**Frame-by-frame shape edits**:

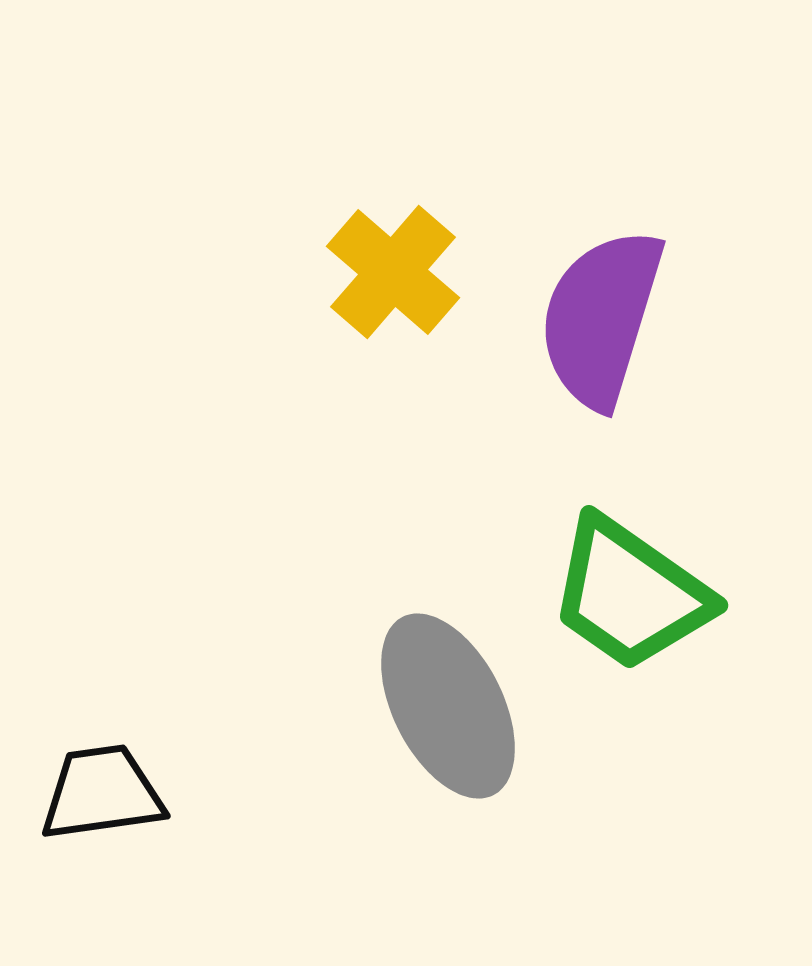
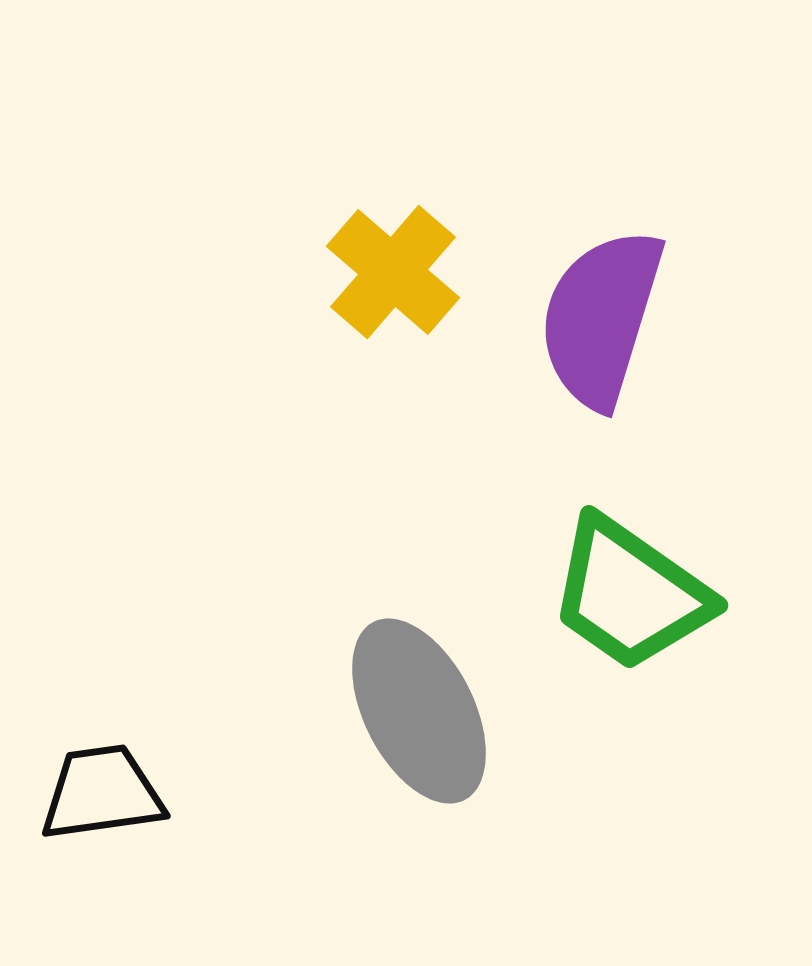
gray ellipse: moved 29 px left, 5 px down
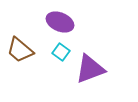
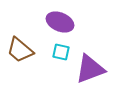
cyan square: rotated 24 degrees counterclockwise
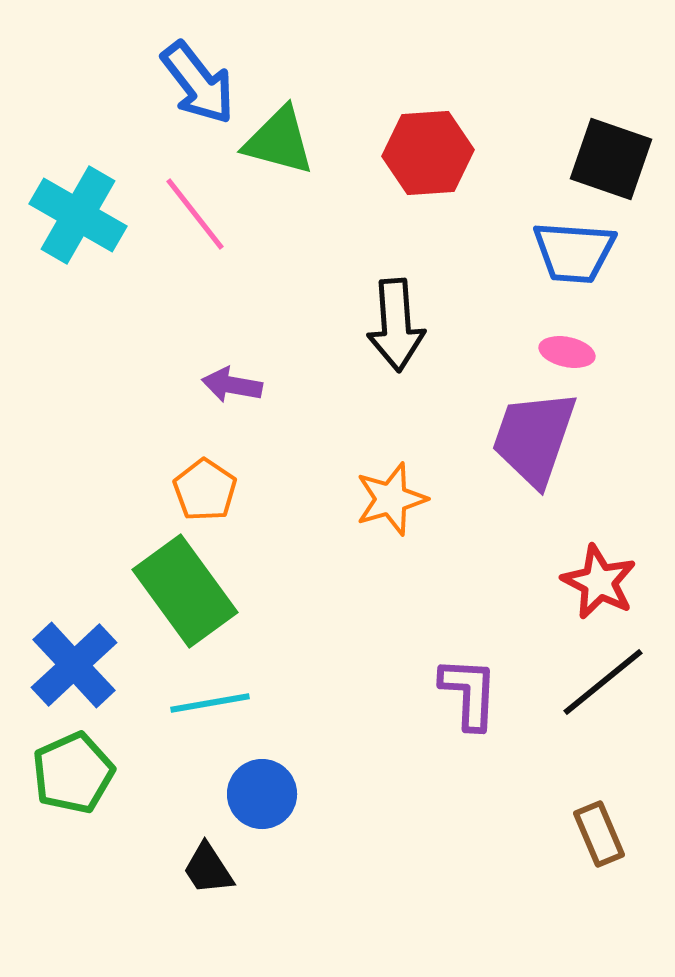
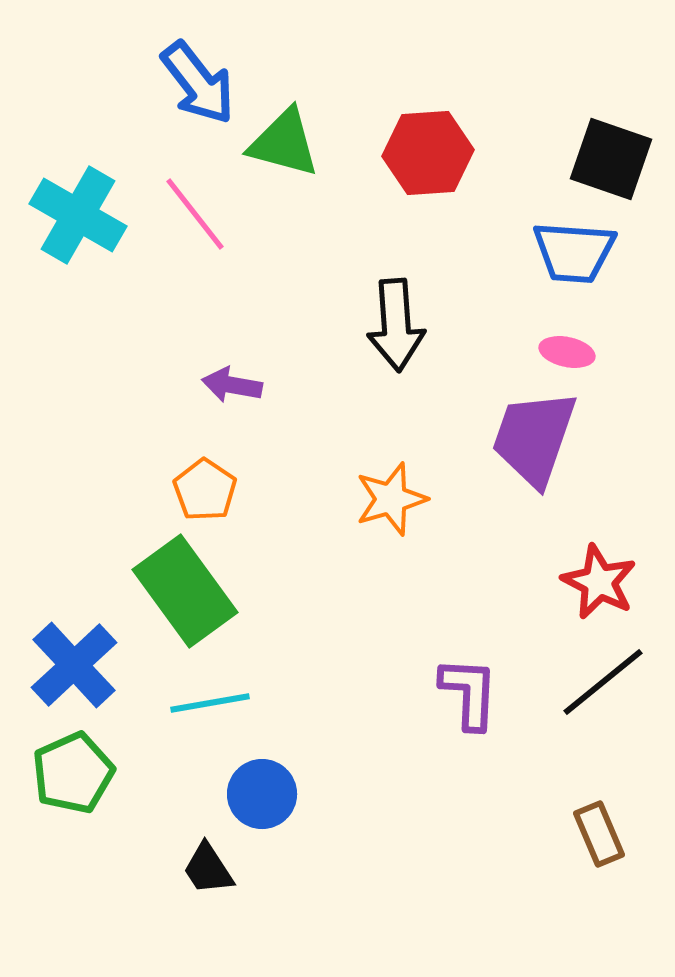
green triangle: moved 5 px right, 2 px down
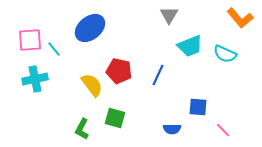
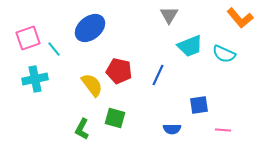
pink square: moved 2 px left, 2 px up; rotated 15 degrees counterclockwise
cyan semicircle: moved 1 px left
blue square: moved 1 px right, 2 px up; rotated 12 degrees counterclockwise
pink line: rotated 42 degrees counterclockwise
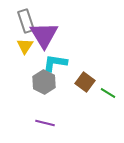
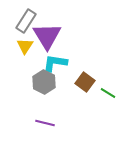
gray rectangle: rotated 50 degrees clockwise
purple triangle: moved 3 px right, 1 px down
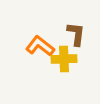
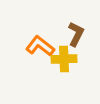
brown L-shape: rotated 20 degrees clockwise
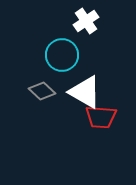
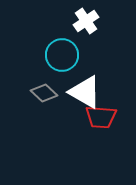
gray diamond: moved 2 px right, 2 px down
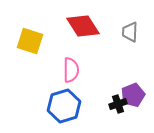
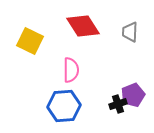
yellow square: rotated 8 degrees clockwise
blue hexagon: rotated 12 degrees clockwise
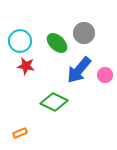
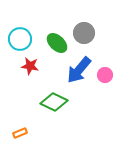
cyan circle: moved 2 px up
red star: moved 4 px right
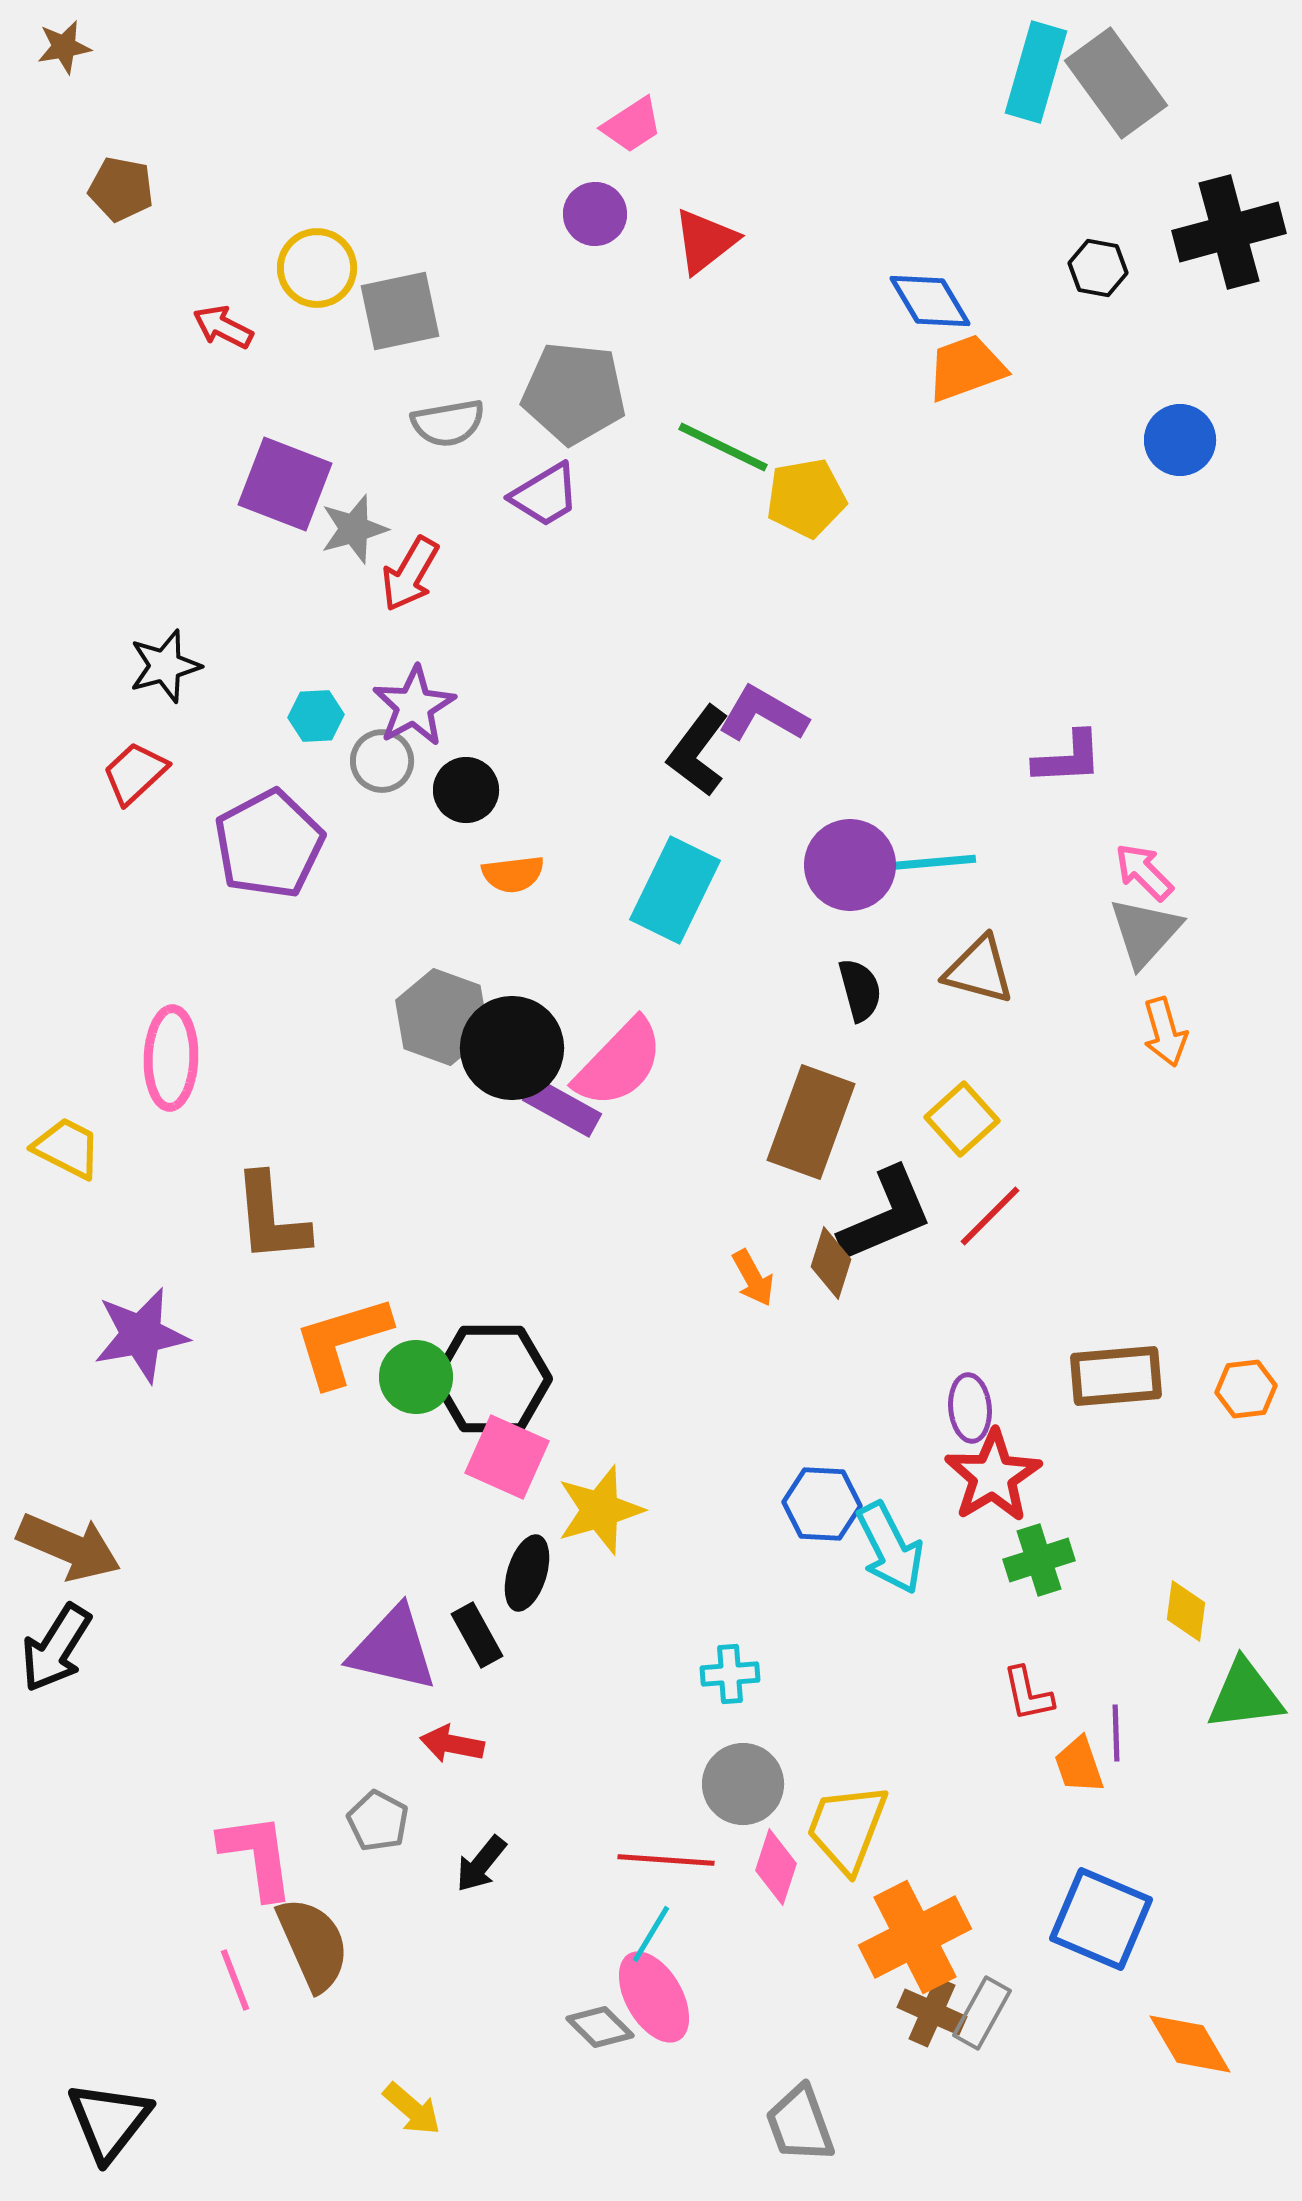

**Instructions for the task**: Say how many lines in the data above contain the string "rotated", and give no other output.

**Task output**: 8